§ **WORK TO BE COMPLETED**:
Every line below from the one containing "black spinning top: 5 -> 6" through the one containing "yellow capsule: 2 -> 4" must be transcribed exactly. Omit all lines outside that stretch.

§ **RECORDS PROVIDED**:
[Start of section]

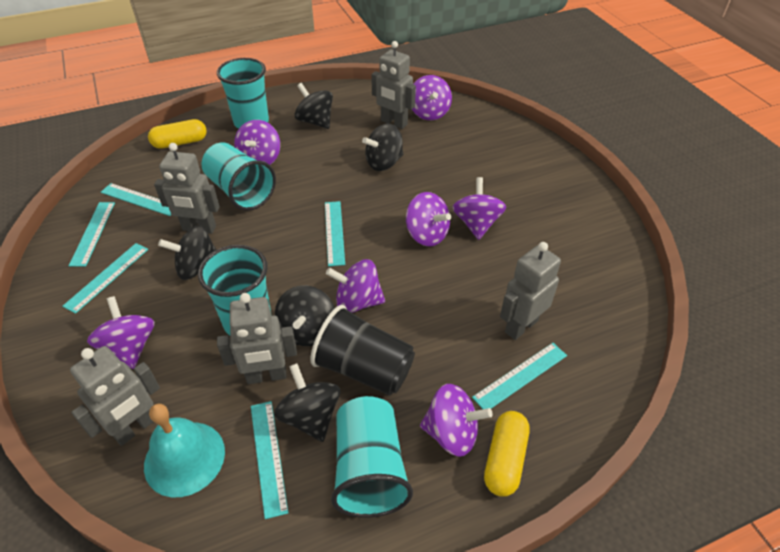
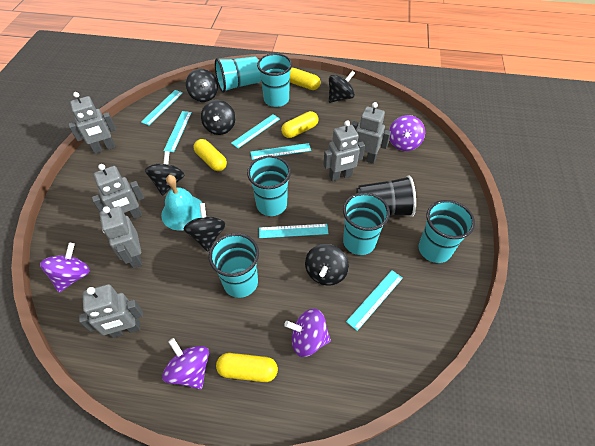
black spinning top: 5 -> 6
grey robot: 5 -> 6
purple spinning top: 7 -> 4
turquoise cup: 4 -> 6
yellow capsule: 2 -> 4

[End of section]
[Start of section]

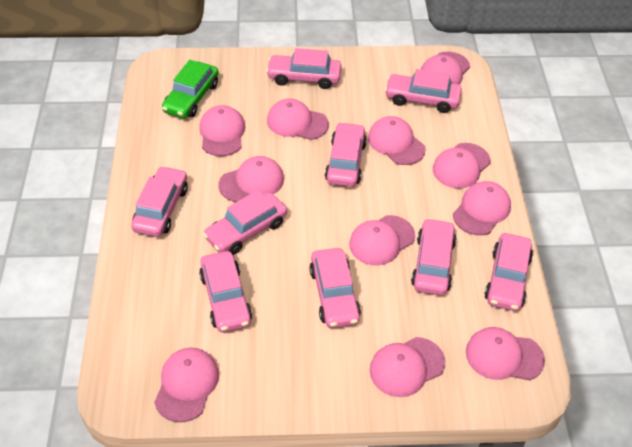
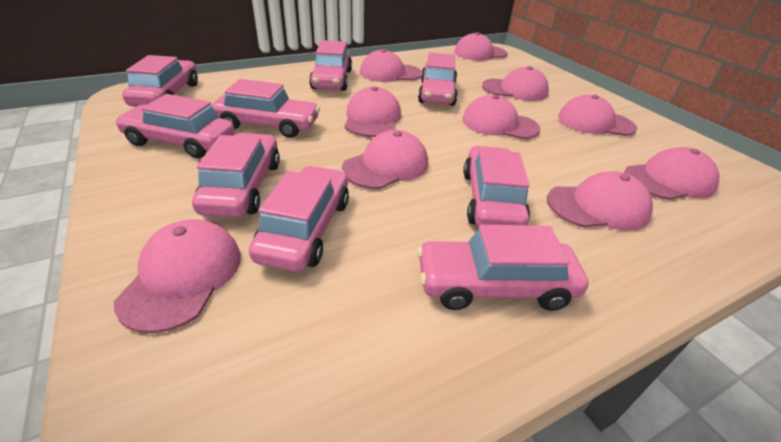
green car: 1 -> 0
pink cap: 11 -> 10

[End of section]
[Start of section]

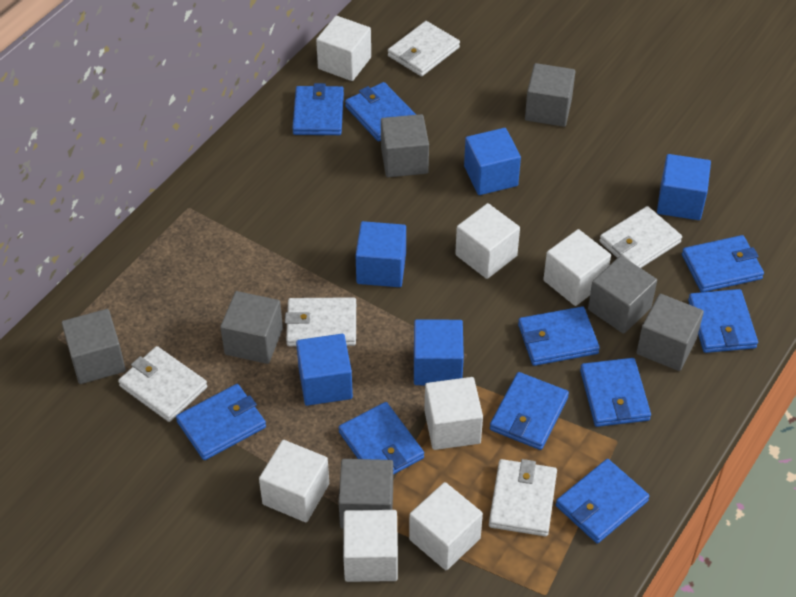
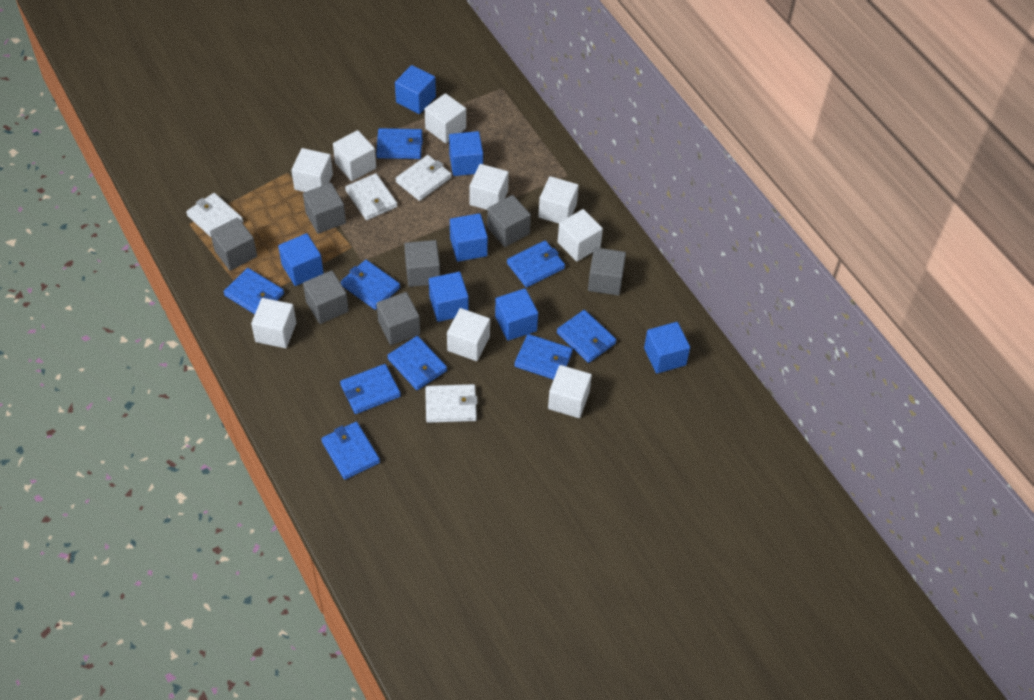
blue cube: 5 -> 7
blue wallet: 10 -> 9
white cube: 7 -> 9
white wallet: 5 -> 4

[End of section]

§ **YOUR RESPONSE**:
black spinning top: 5 -> 6
grey robot: 5 -> 6
purple spinning top: 7 -> 4
turquoise cup: 4 -> 6
yellow capsule: 2 -> 4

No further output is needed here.